Problem statement: Restate the data below, keeping every line the same.

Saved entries
----------

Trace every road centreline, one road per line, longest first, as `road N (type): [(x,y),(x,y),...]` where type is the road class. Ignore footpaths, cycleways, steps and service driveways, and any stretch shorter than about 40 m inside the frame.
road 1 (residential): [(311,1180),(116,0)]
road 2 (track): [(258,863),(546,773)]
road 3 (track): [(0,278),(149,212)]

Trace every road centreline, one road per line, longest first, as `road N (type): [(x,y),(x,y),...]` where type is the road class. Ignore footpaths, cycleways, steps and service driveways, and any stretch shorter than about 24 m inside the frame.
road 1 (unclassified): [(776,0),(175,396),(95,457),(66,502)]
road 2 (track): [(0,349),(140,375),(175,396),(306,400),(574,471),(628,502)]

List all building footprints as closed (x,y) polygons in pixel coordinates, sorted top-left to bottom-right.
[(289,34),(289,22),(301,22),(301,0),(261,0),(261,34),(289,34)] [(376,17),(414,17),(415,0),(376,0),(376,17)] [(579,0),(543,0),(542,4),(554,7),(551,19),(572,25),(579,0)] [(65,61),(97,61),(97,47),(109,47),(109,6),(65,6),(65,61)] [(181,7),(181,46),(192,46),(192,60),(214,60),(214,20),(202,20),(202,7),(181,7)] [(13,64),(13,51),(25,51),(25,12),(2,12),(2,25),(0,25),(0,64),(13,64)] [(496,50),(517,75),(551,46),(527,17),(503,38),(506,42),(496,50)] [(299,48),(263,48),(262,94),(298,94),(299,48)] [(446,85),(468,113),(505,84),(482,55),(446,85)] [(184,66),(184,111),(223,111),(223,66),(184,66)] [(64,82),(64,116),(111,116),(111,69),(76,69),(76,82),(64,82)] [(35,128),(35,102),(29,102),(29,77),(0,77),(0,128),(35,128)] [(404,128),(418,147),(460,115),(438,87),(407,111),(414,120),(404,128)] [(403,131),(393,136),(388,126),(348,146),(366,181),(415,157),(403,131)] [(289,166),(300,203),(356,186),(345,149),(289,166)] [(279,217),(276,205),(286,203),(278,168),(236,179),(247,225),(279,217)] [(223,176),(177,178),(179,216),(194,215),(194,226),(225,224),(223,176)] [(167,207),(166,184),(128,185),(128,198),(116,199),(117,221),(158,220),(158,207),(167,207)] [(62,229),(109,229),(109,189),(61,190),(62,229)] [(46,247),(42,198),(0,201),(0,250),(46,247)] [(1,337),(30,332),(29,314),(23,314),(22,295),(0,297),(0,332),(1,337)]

----------

Answer section:
Trace every road centreline, one road per line, longest first, as `road N (type): [(x,y),(x,y),...]` where type is the road class. Ignore footpaths, cycleways, steps and service driveways, and any stretch shorter than about 40 m inside the frame.
road 1 (residential): [(311,1180),(116,0)]
road 2 (track): [(258,863),(546,773)]
road 3 (track): [(0,278),(149,212)]

Trace every road centreline, one road per line, longest first, as `road N (type): [(x,y),(x,y),...]` where type is the road class. Ignore footpaths, cycleways, steps and service driveways, and any stretch shorter than about 24 m inside the frame.
road 1 (unclassified): [(776,0),(175,396),(95,457),(66,502)]
road 2 (track): [(0,349),(140,375),(175,396),(306,400),(574,471),(628,502)]

List all building footprints as closed (x,y) polygons in pixel coordinates, sorted top-left to bottom-right.
[(289,34),(289,22),(301,22),(301,0),(261,0),(261,34),(289,34)] [(376,17),(414,17),(415,0),(376,0),(376,17)] [(579,0),(543,0),(542,4),(554,7),(551,19),(572,25),(579,0)] [(65,61),(97,61),(97,47),(109,47),(109,6),(65,6),(65,61)] [(181,7),(181,46),(192,46),(192,60),(214,60),(214,20),(202,20),(202,7),(181,7)] [(13,64),(13,51),(25,51),(25,12),(2,12),(2,25),(0,25),(0,64),(13,64)] [(496,50),(517,75),(551,46),(527,17),(503,38),(506,42),(496,50)] [(299,48),(263,48),(262,94),(298,94),(299,48)] [(446,85),(468,113),(505,84),(482,55),(446,85)] [(184,66),(184,111),(223,111),(223,66),(184,66)] [(64,82),(64,116),(111,116),(111,69),(76,69),(76,82),(64,82)] [(35,128),(35,102),(29,102),(29,77),(0,77),(0,128),(35,128)] [(404,128),(418,147),(460,115),(438,87),(407,111),(414,120),(404,128)] [(403,131),(393,136),(388,126),(348,146),(366,181),(415,157),(403,131)] [(289,166),(300,203),(356,186),(345,149),(289,166)] [(279,217),(276,205),(286,203),(278,168),(236,179),(247,225),(279,217)] [(223,176),(177,178),(179,216),(194,215),(194,226),(225,224),(223,176)] [(167,207),(166,184),(128,185),(128,198),(116,199),(117,221),(158,220),(158,207),(167,207)] [(62,229),(109,229),(109,189),(61,190),(62,229)] [(46,247),(42,198),(0,201),(0,250),(46,247)] [(1,337),(30,332),(29,314),(23,314),(22,295),(0,297),(0,332),(1,337)]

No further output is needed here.